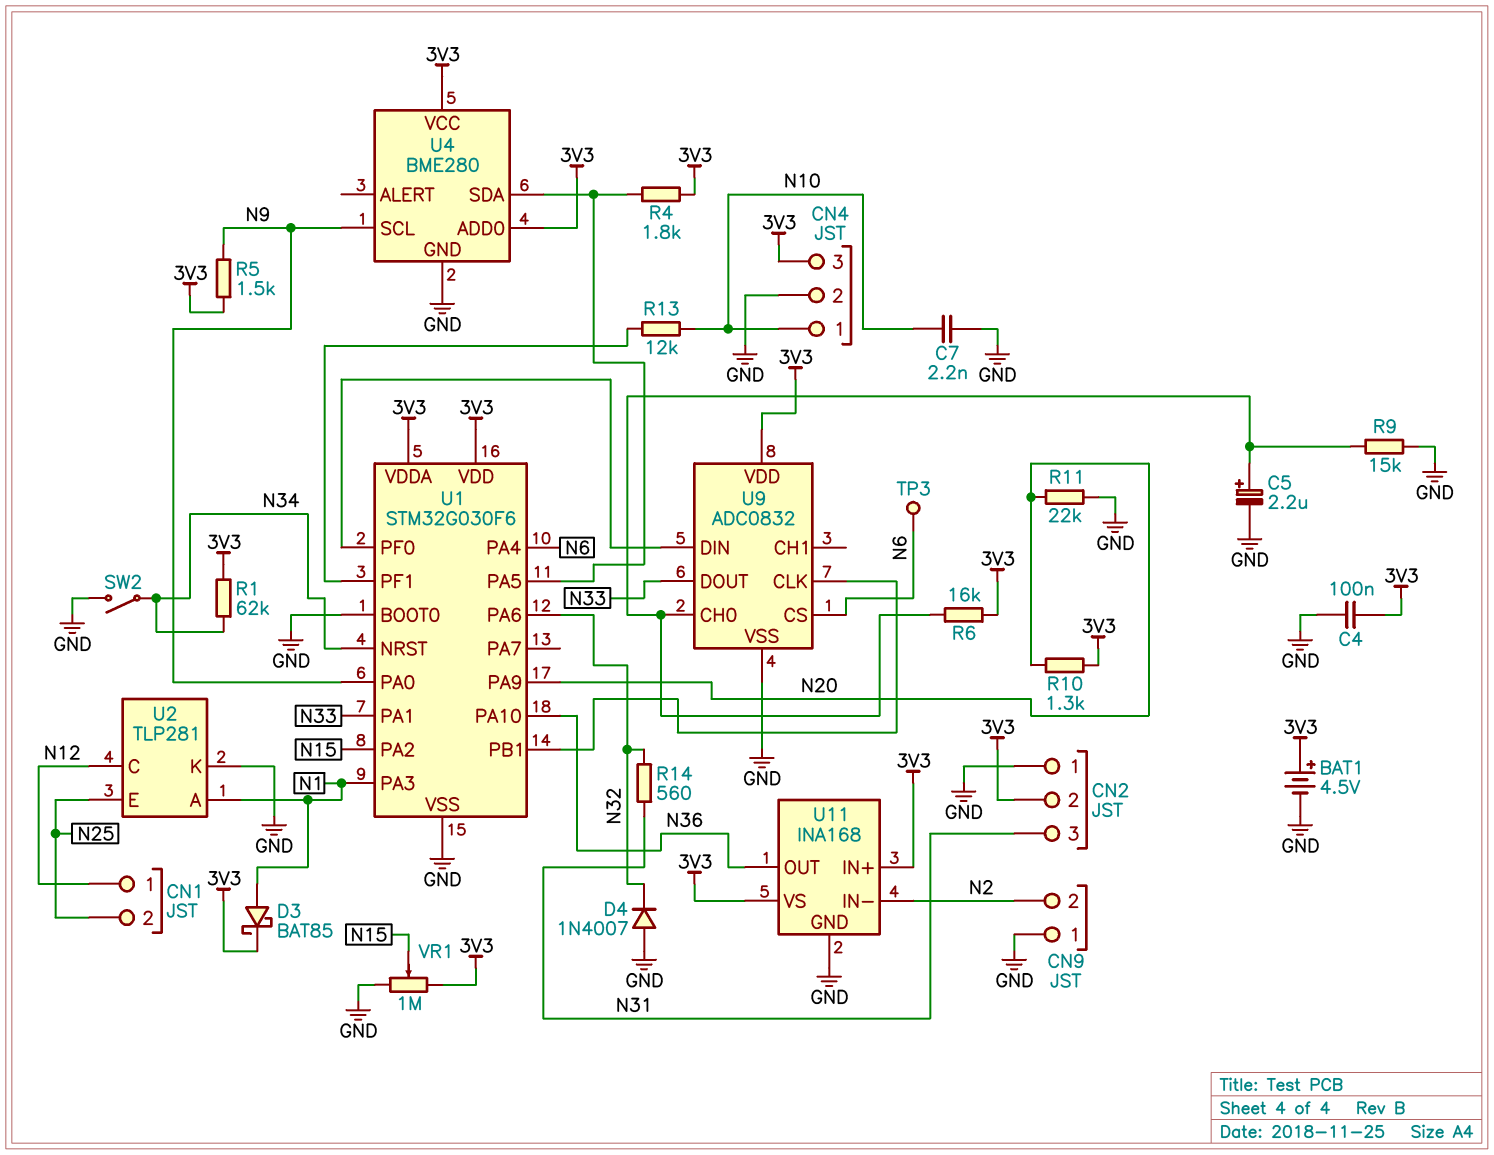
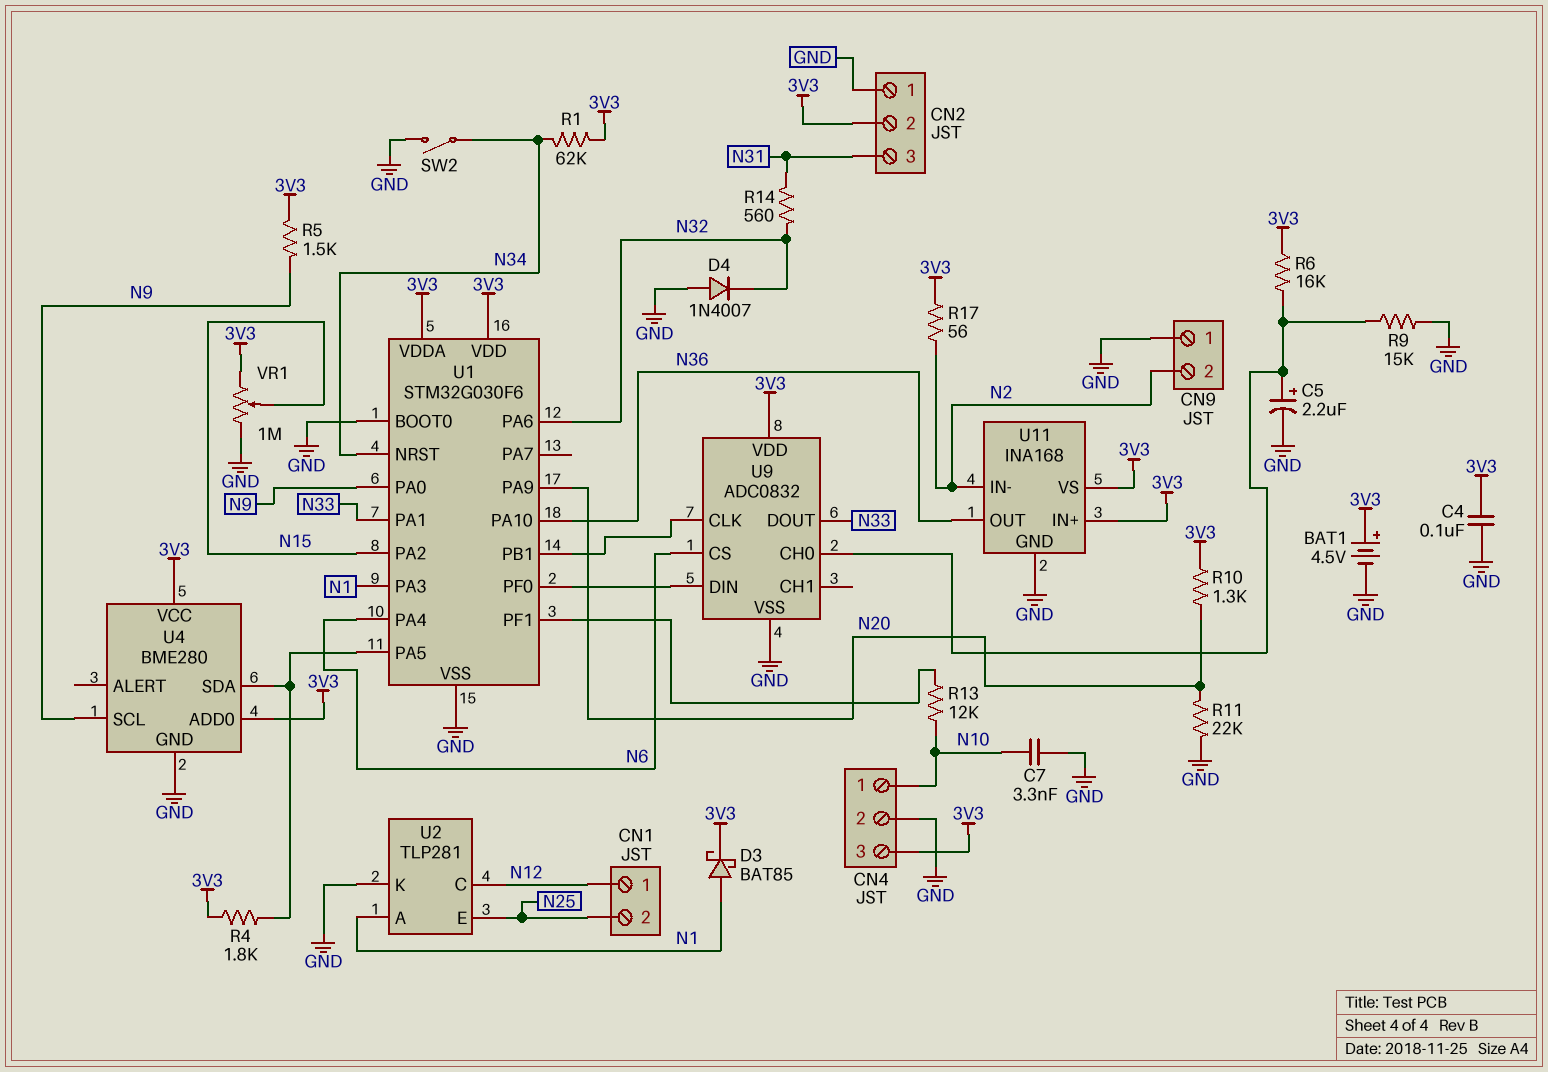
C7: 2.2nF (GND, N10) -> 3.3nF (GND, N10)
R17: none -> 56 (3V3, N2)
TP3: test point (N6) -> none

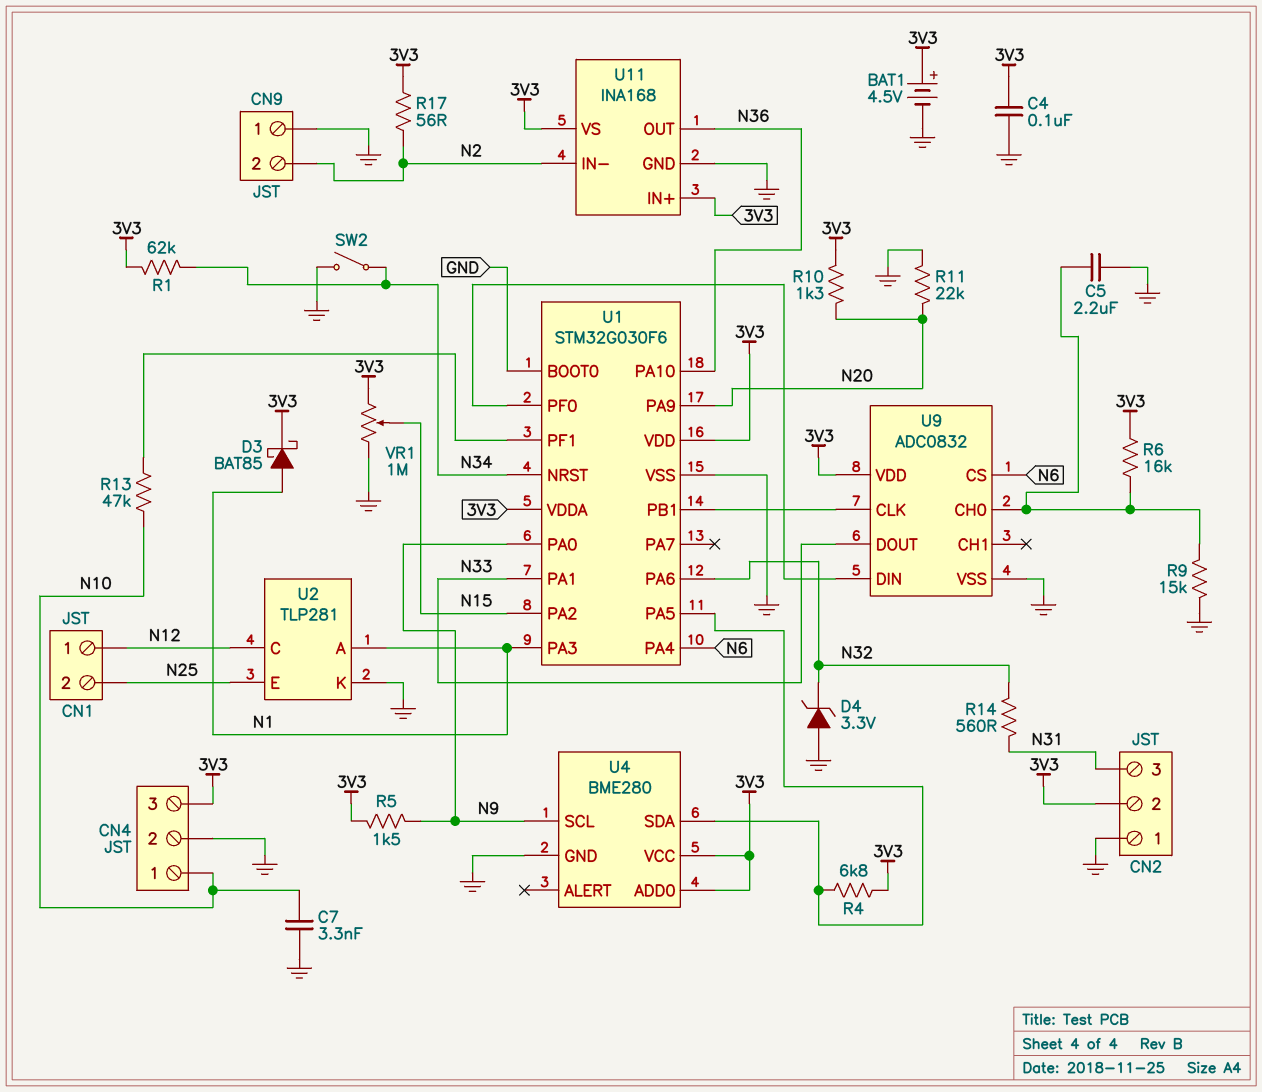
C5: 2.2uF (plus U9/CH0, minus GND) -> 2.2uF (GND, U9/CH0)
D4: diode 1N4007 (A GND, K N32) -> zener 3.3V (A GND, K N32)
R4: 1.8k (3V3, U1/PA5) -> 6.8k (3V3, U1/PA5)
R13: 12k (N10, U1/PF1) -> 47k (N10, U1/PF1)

---

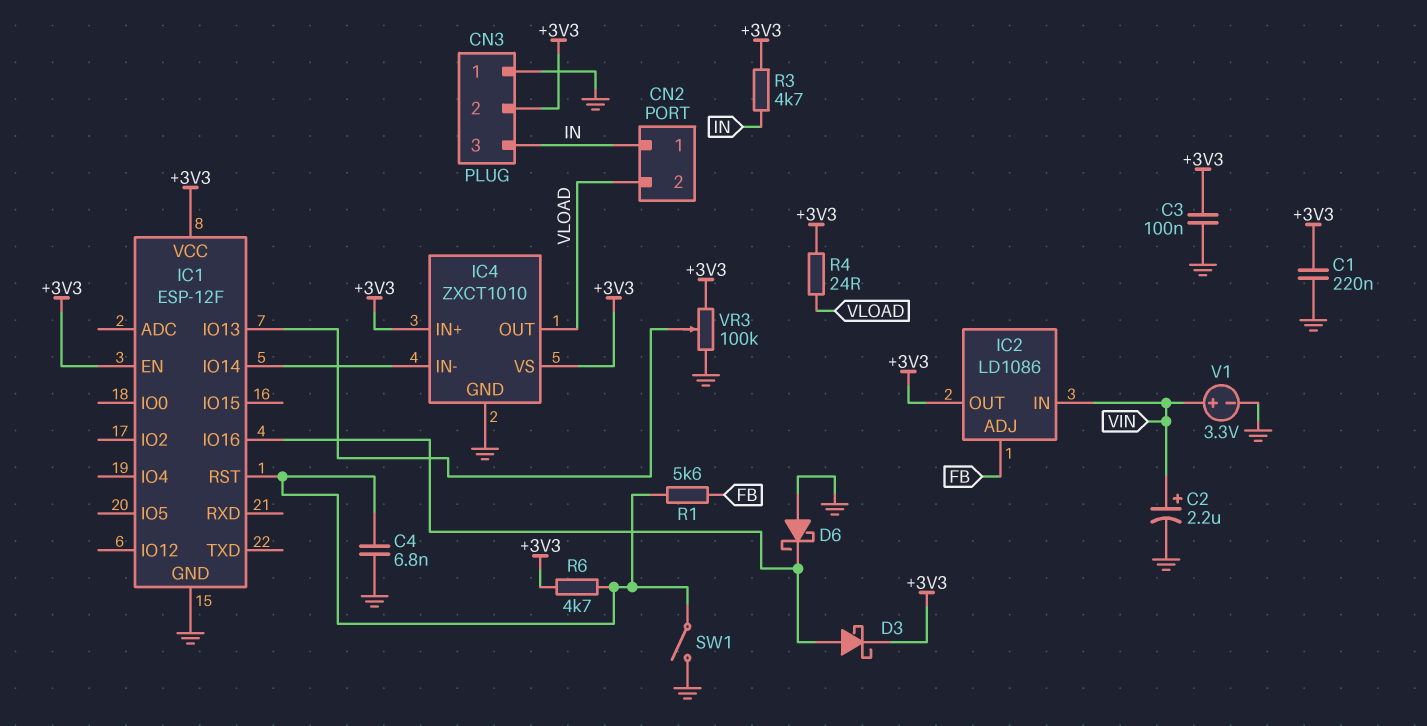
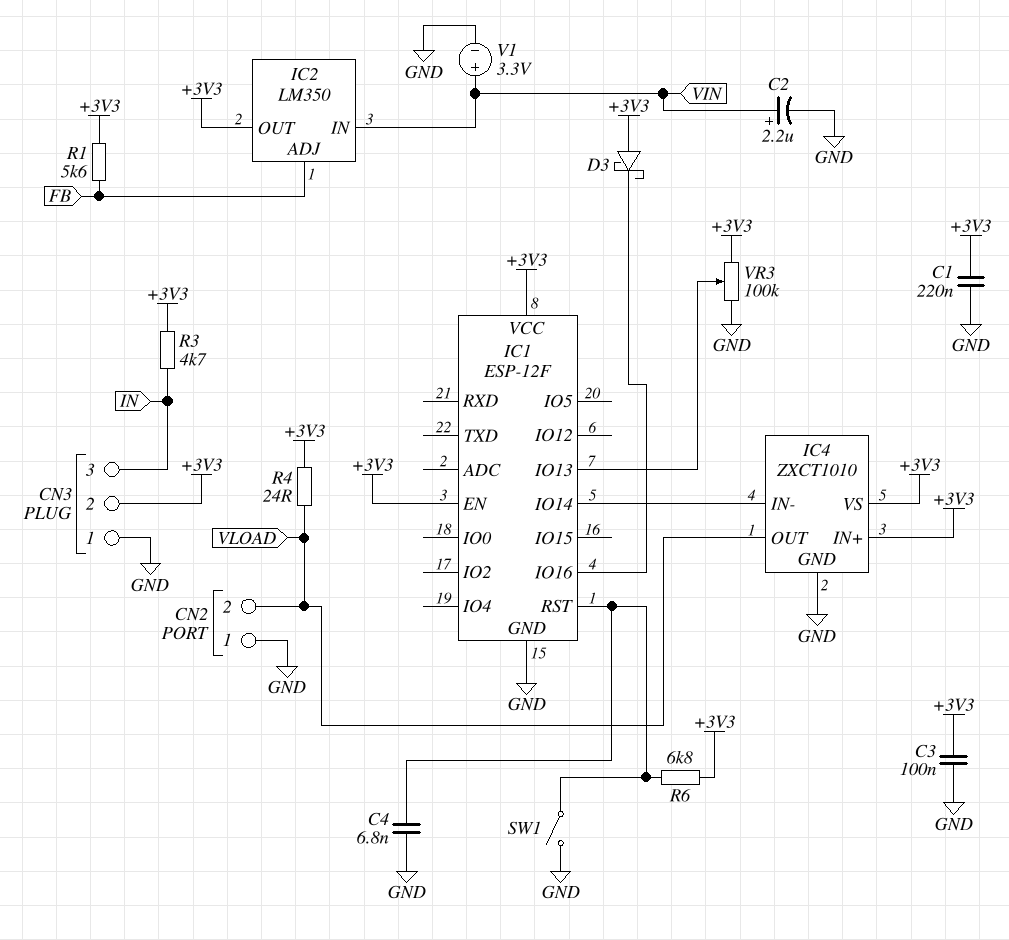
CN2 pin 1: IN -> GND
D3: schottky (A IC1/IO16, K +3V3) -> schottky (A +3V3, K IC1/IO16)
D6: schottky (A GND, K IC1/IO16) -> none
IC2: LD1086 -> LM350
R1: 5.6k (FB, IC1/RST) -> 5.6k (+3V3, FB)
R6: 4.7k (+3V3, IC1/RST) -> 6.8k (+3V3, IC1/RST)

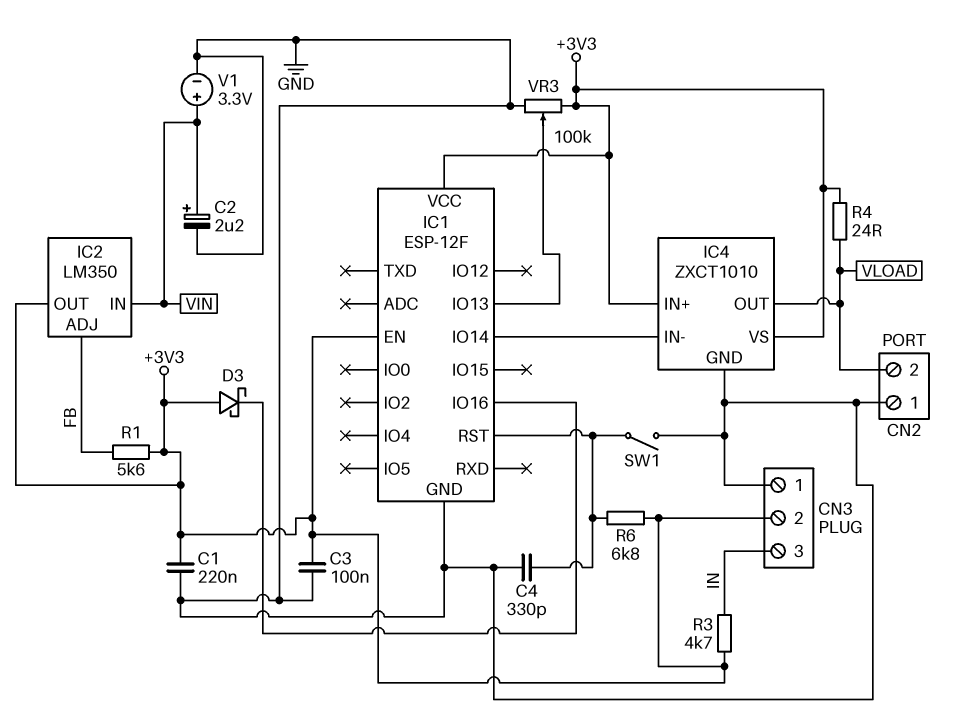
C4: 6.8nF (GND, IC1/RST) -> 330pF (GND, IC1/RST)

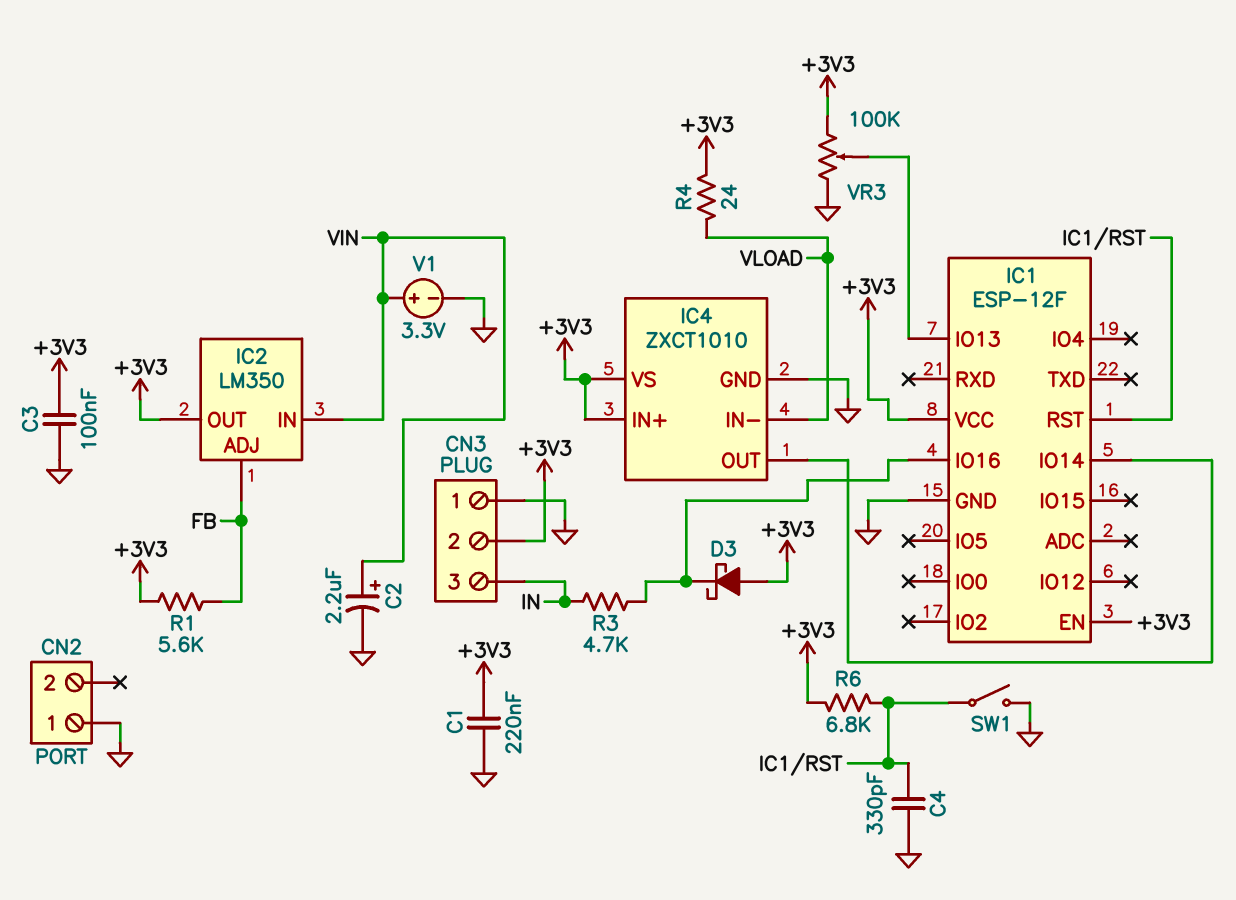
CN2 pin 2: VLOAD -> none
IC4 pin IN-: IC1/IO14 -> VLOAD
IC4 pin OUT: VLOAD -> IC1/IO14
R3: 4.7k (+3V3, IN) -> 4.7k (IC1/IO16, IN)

What the task asks. The expected output is exactly the lines of the listing above between the line holding "IC4 pin IN-: IC1/IO14 -> VLOAD" and the line holding "R3: 4.7k (+3V3, IN) -> 4.7k (IC1/IO16, IN)", inclusive.

Response.
IC4 pin IN-: IC1/IO14 -> VLOAD
IC4 pin OUT: VLOAD -> IC1/IO14
R3: 4.7k (+3V3, IN) -> 4.7k (IC1/IO16, IN)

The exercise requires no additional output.